*** Opening of Supplied data ***
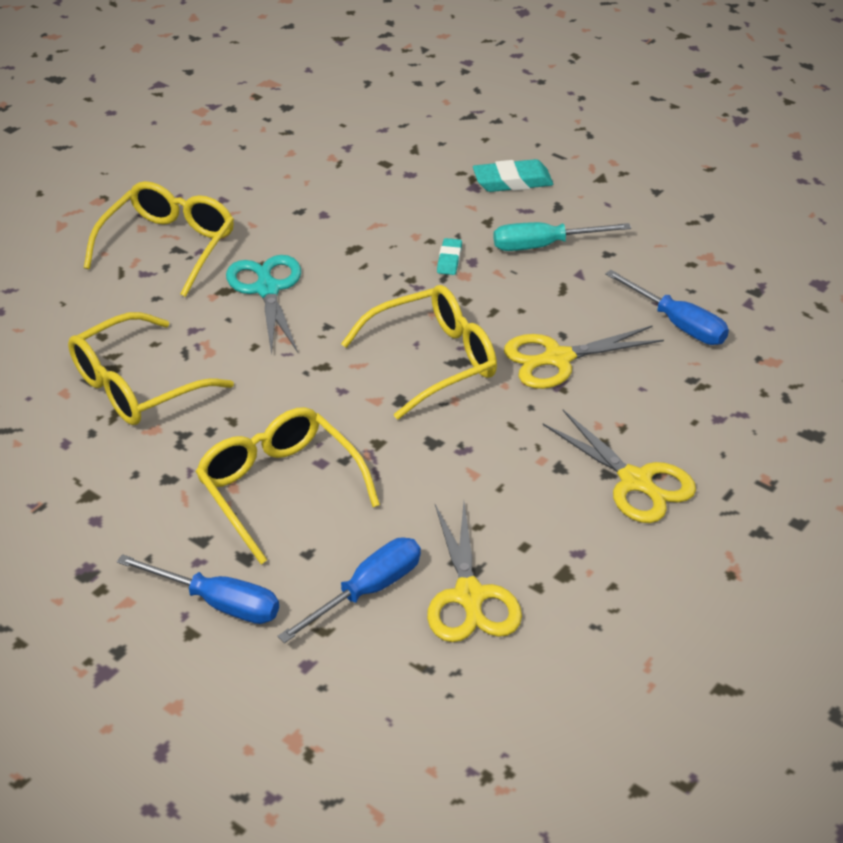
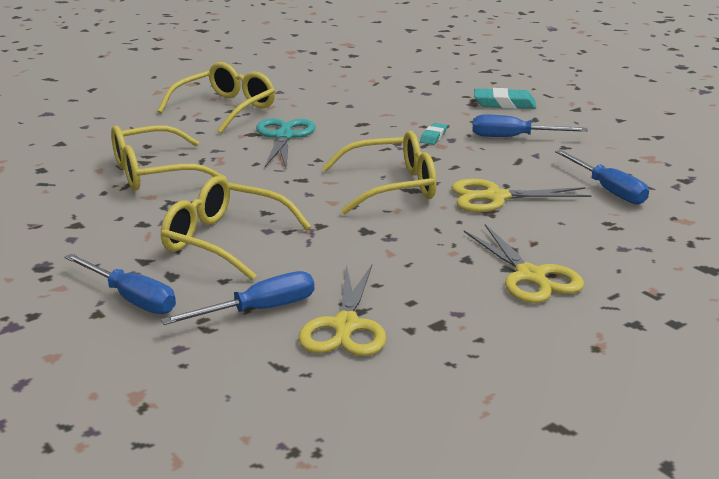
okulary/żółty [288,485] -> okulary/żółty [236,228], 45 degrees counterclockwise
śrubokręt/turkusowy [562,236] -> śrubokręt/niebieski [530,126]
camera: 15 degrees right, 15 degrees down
*** Close of Supplied data ***
What is required: The images are to be left out; every line above should be set down exactly.

Answer to the exercise:
okulary/żółty [288,485] -> okulary/żółty [236,228], 45 degrees counterclockwise
śrubokręt/turkusowy [562,236] -> śrubokręt/niebieski [530,126]
camera: 15 degrees right, 15 degrees down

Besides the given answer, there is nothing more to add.